*Stored entries:*
==================================================

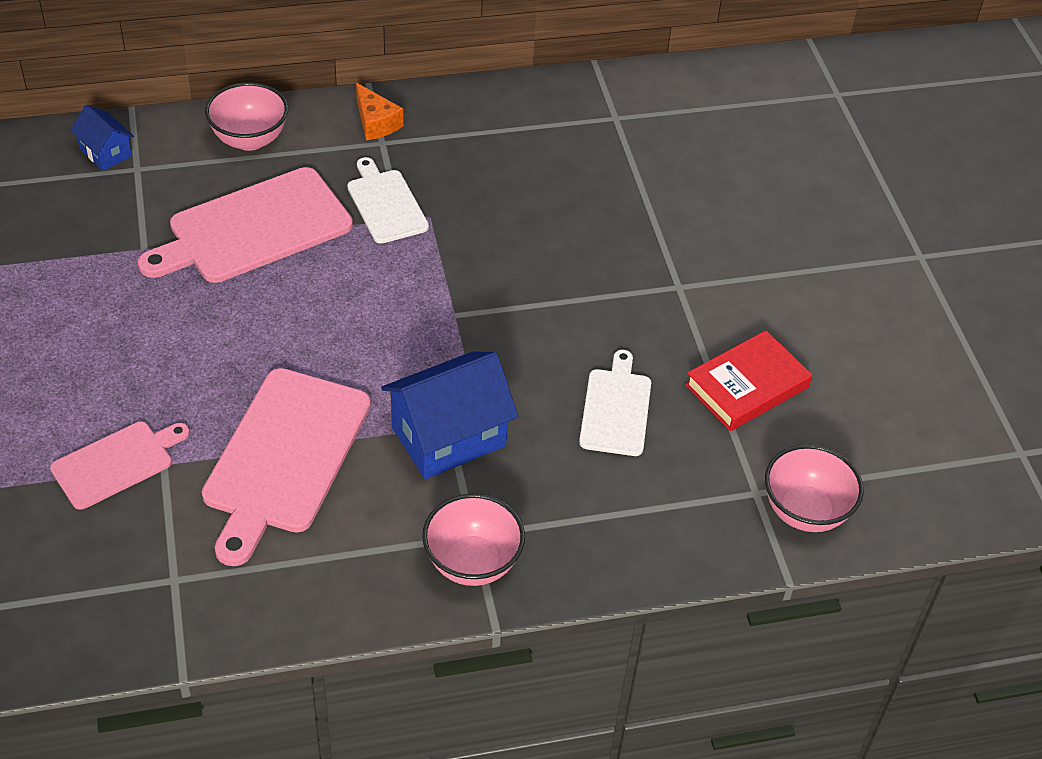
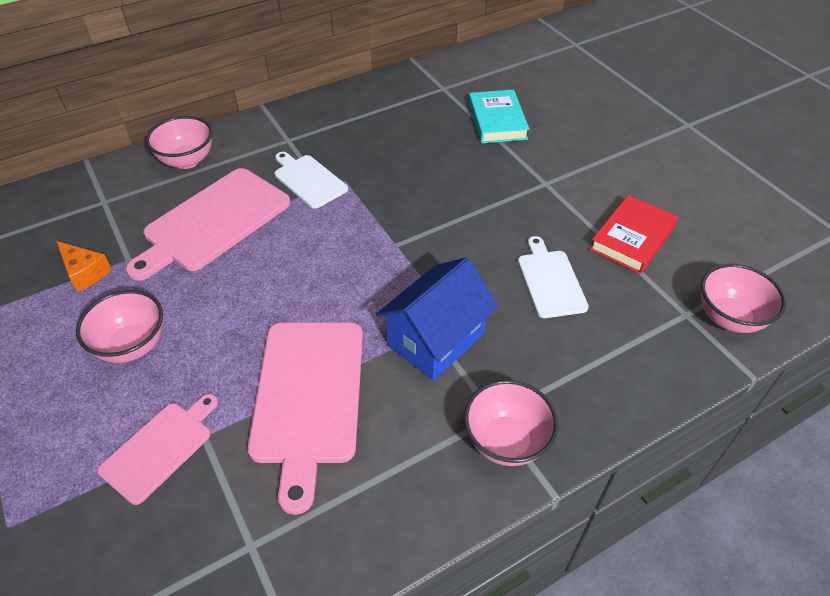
camera: 15 degrees left, 0 degrees up
(106, 152) = (74, 196): blue house -> none
(120, 349) = (132, 346): none -> pink bowl
(376, 123) = (278, 128): orange cheese -> orange cheese (85, 272)
(662, 184) = (497, 121): none -> turquoise book

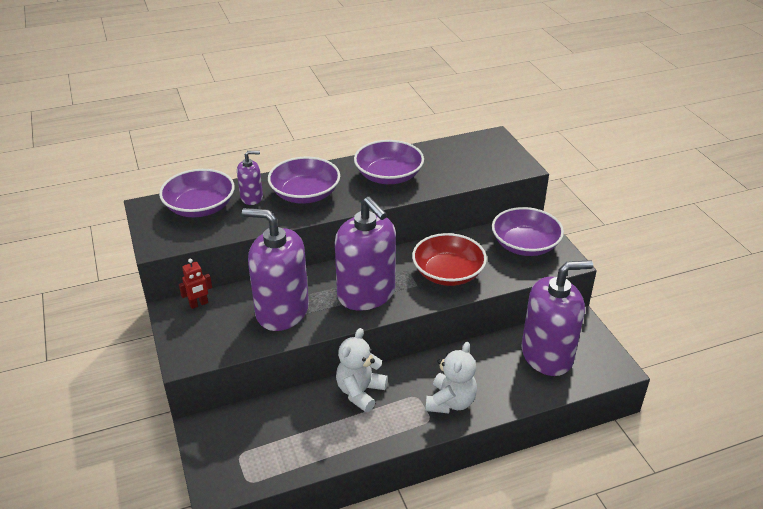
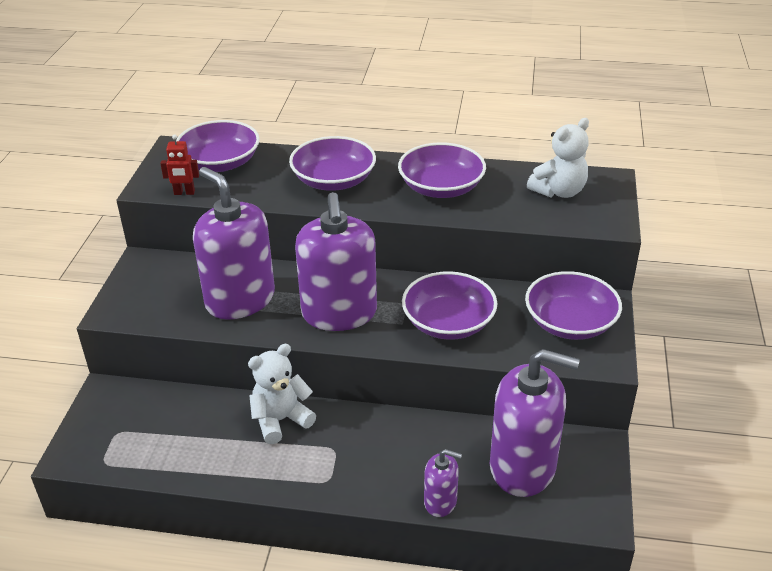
camera: 30 degrees right, 0 degrees up
(199, 304) = (170, 264): red robot -> red robot (184, 193)
(251, 197) = (277, 168): purple soap dispenser -> purple soap dispenser (440, 502)
(448, 273) = (448, 323): red bowl -> purple bowl
(450, 402) = (366, 472): white teddy bear -> white teddy bear (559, 191)

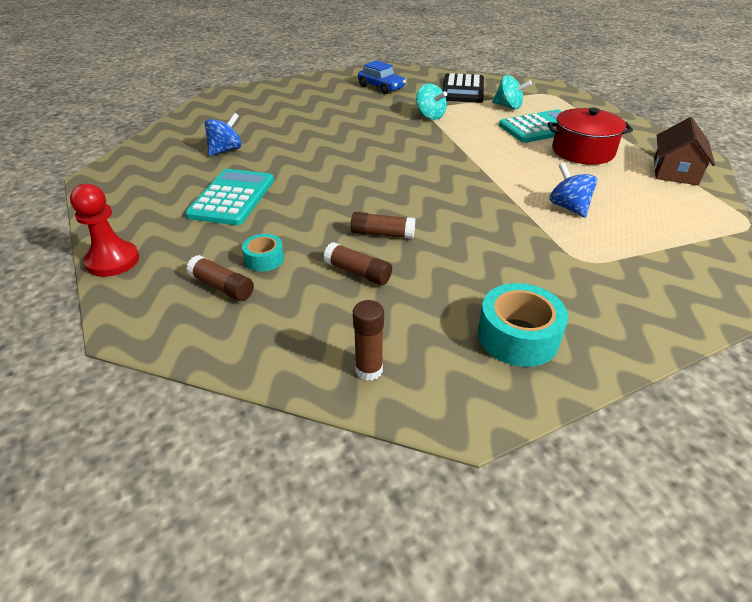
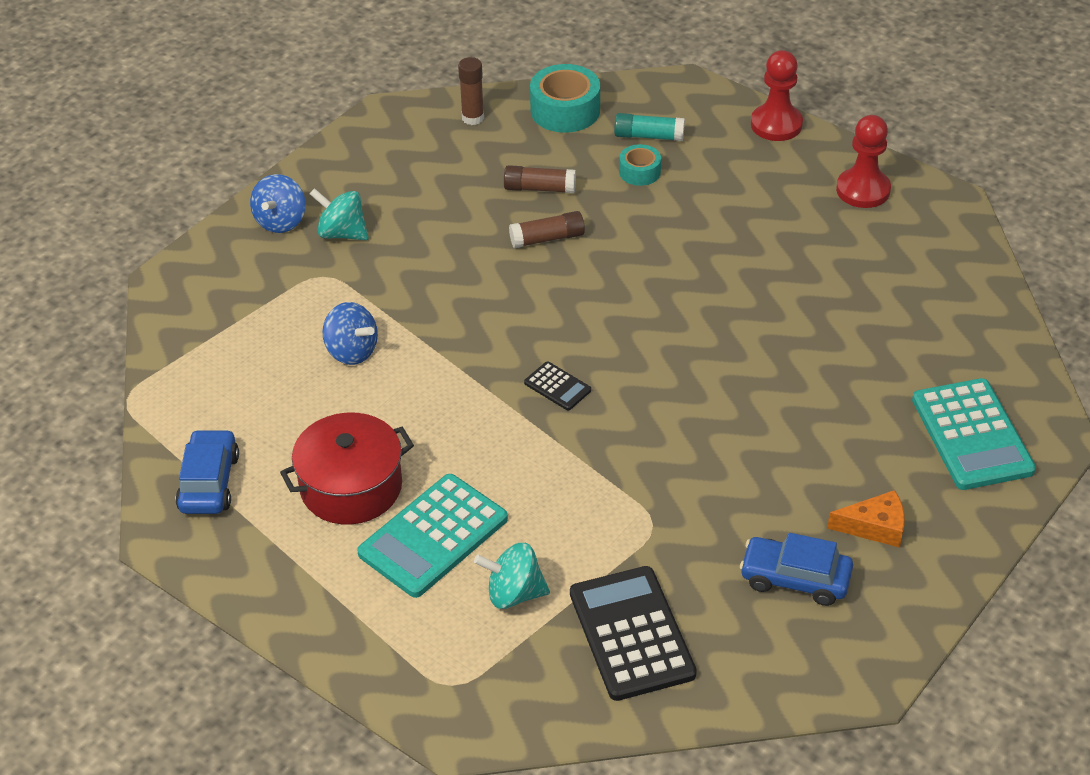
camera: 155 degrees right, 5 degrees up
(133, 198) = (863, 190): none -> red pawn
(222, 287) = (648, 136): brown glue stick -> turquoise glue stick
(226, 150) = (861, 301): blue spinning top -> blue spinning top (281, 221)
(232, 198) = (756, 229): turquoise calculator -> turquoise calculator (971, 435)
(332, 91) = (875, 527): none -> orange cheese
(430, 116) = (636, 503): turquoise spinning top -> turquoise spinning top (342, 233)
(438, 160) = (557, 387): none -> black calculator
(518, 336) = (367, 178): turquoise tape -> turquoise tape (565, 110)
(675, 171) = (209, 482): brown house -> blue car

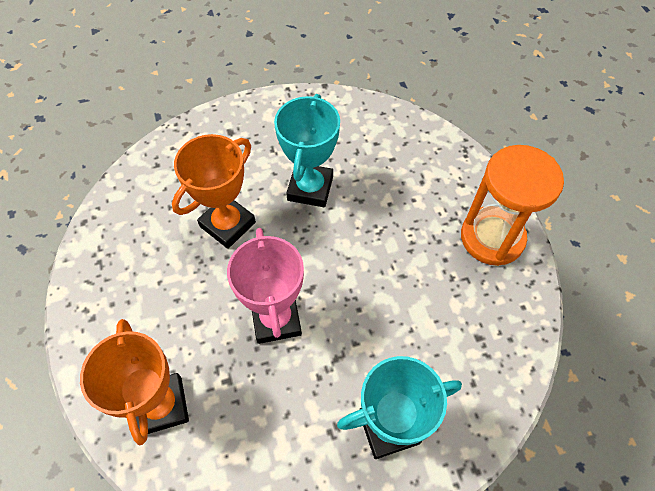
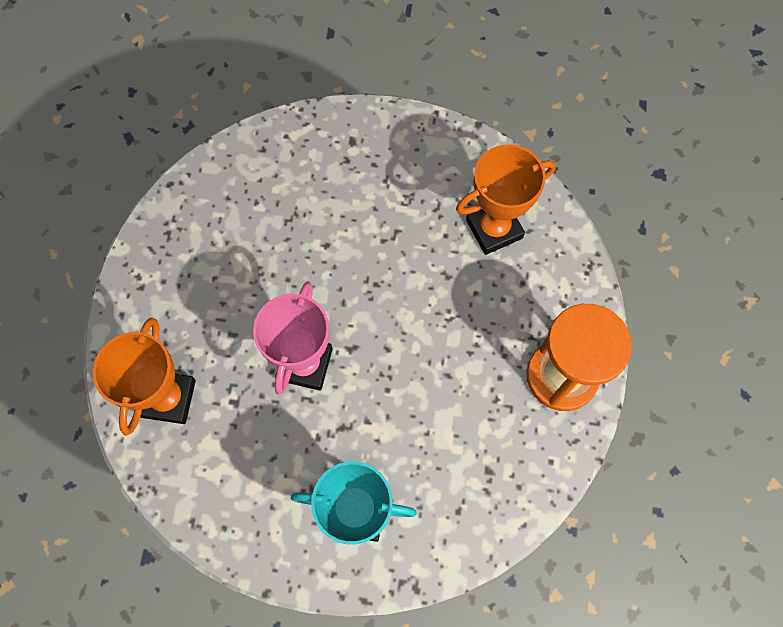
camera: 25 degrees right, 10 degrees up
(227, 224) = (303, 245): orange trophy -> orange trophy (494, 229)
(310, 188) = (403, 241): turquoise trophy -> none

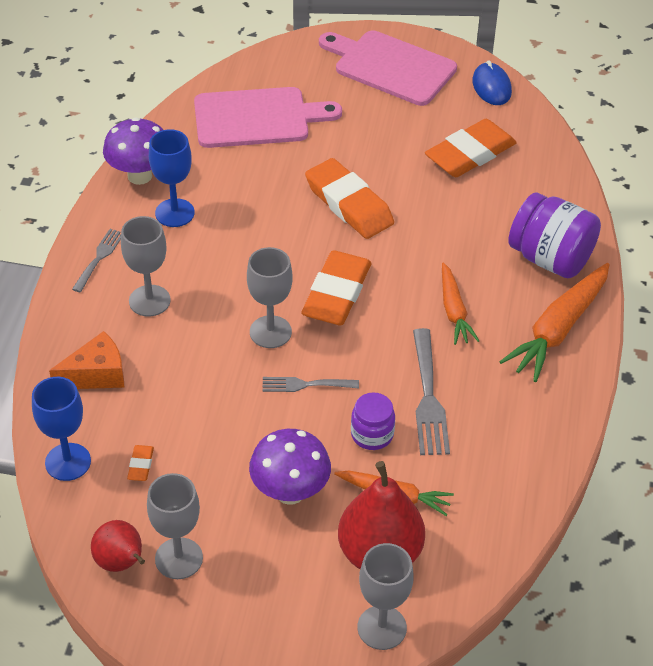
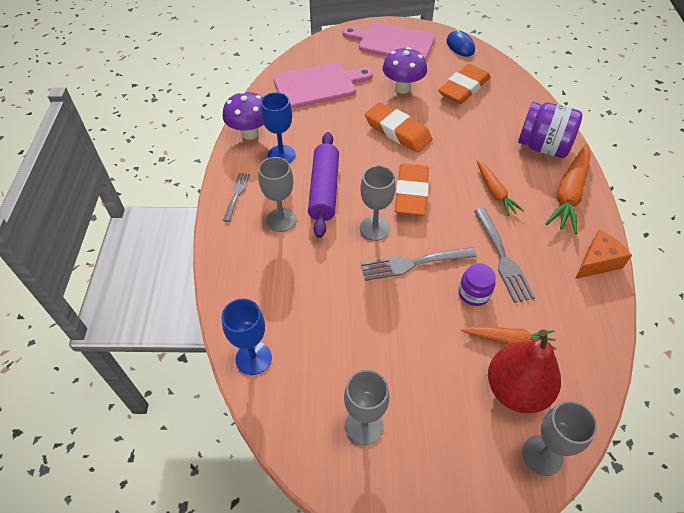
camera: 10 degrees left, 5 degrees up
(96, 374) = (257, 282): orange cheese -> orange cheese (597, 262)
(121, 563) = (319, 439): red pear -> none
(140, 465) = (311, 350): orange eraser -> none
(219, 270) = (324, 190): none -> purple rolling pin
(290, 492) = (431, 351): purple mushroom -> purple mushroom (402, 88)
(305, 385) = (413, 263): grey fork -> grey fork, size x1.63

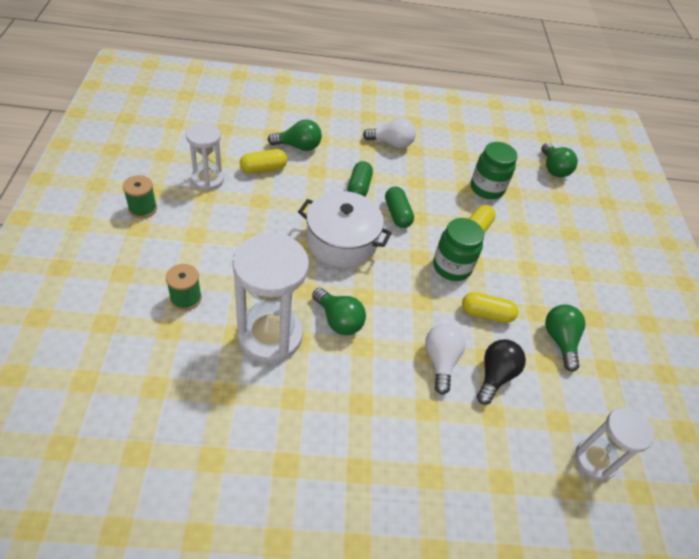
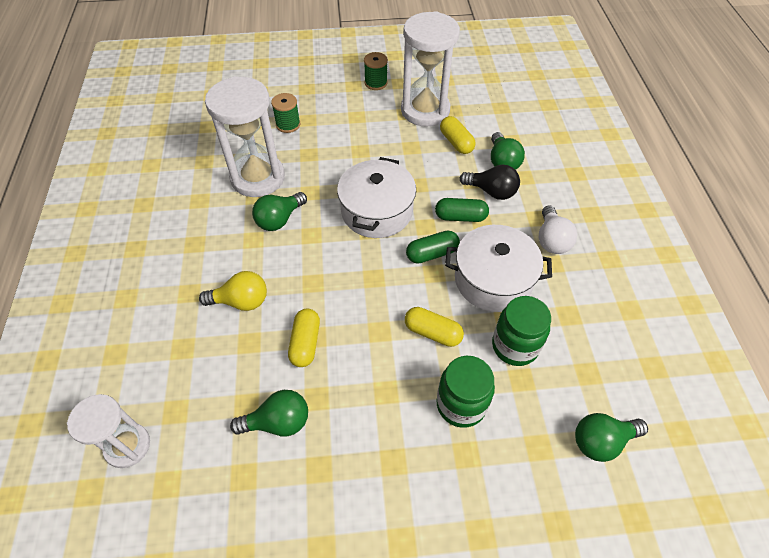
camera: 90 degrees right, 5 degrees up
(207, 180) = (425, 110): white hourglass -> white hourglass, size x1.67
(427, 185) = (493, 280): none -> white pot
(440, 361) = (241, 301): white light bulb -> yellow light bulb
(452, 267) = (366, 308): green jar -> green jar (461, 404)
(495, 376) = (226, 350): black light bulb -> black light bulb (491, 191)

==================================================

Filter the records down to the lines that contain the string "turquoise", and copy those lines.

(662, 184) = (497, 121): none -> turquoise book
(222, 287) = (648, 136): brown glue stick -> turquoise glue stick
(232, 198) = (756, 229): turquoise calculator -> turquoise calculator (971, 435)
(430, 116) = (636, 503): turquoise spinning top -> turquoise spinning top (342, 233)
(518, 336) = (367, 178): turquoise tape -> turquoise tape (565, 110)
(310, 188) = (403, 241): turquoise trophy -> none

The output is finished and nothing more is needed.